■ JOB
The result should be a word-for-word retyping of the entries below, free of pictures.

***** RECORDS SHOWN *****

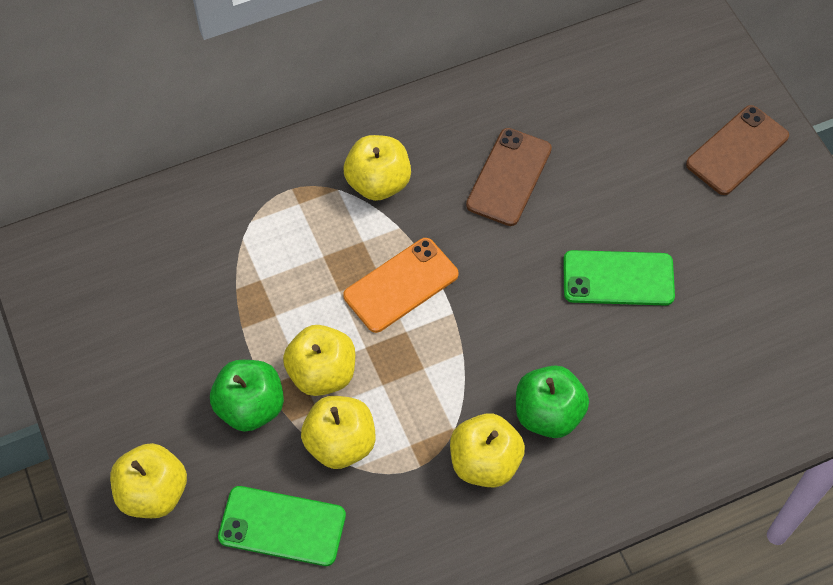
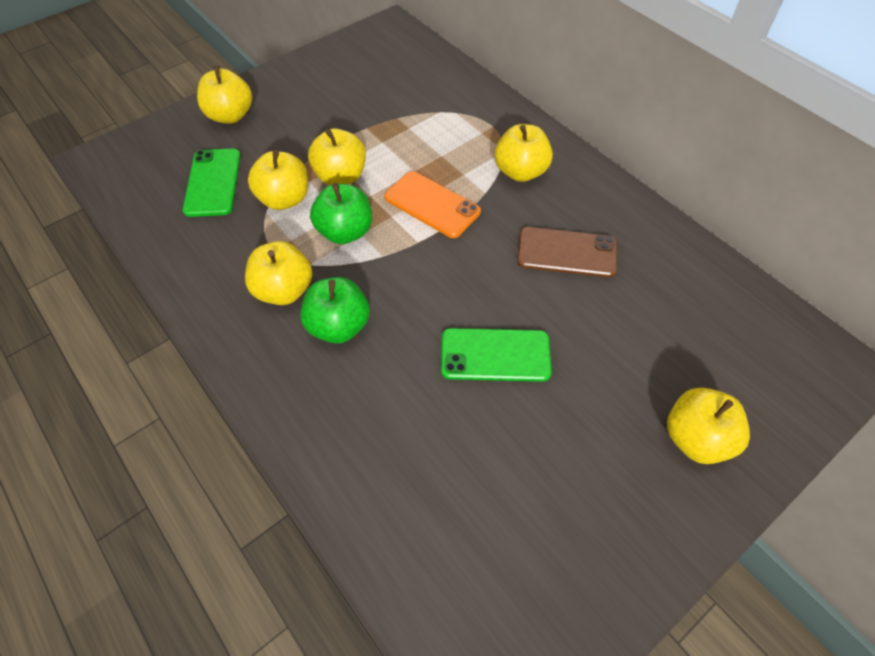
camera: 75 degrees right, 5 degrees down
(250, 407) = (304, 146): green apple -> green apple (345, 232)
(618, 278) = (495, 355): green phone -> green phone turned 75 degrees counterclockwise
(737, 150) = (696, 438): brown phone -> yellow apple

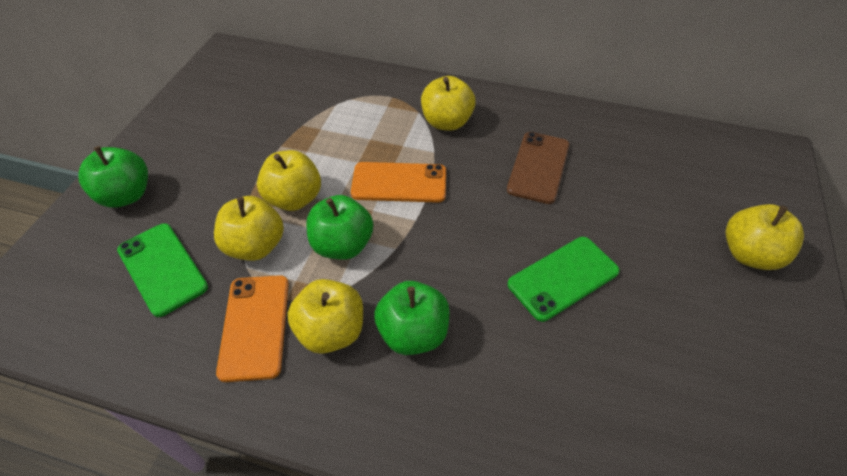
camera: 35 degrees left, 5 degrees down
(230, 116) = (126, 195): yellow apple -> green apple
(238, 257) = (255, 326): none -> orange phone
(566, 253) = (538, 167): brown phone -> brown phone turned 45 degrees counterclockwise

*****

■ RESPONSE
camera: 75 degrees right, 5 degrees down
(250, 407) = (304, 146): green apple -> green apple (345, 232)
(618, 278) = (495, 355): green phone -> green phone turned 75 degrees counterclockwise
(737, 150) = (696, 438): brown phone -> yellow apple

camera: 35 degrees left, 5 degrees down
(230, 116) = (126, 195): yellow apple -> green apple
(238, 257) = (255, 326): none -> orange phone
(566, 253) = (538, 167): brown phone -> brown phone turned 45 degrees counterclockwise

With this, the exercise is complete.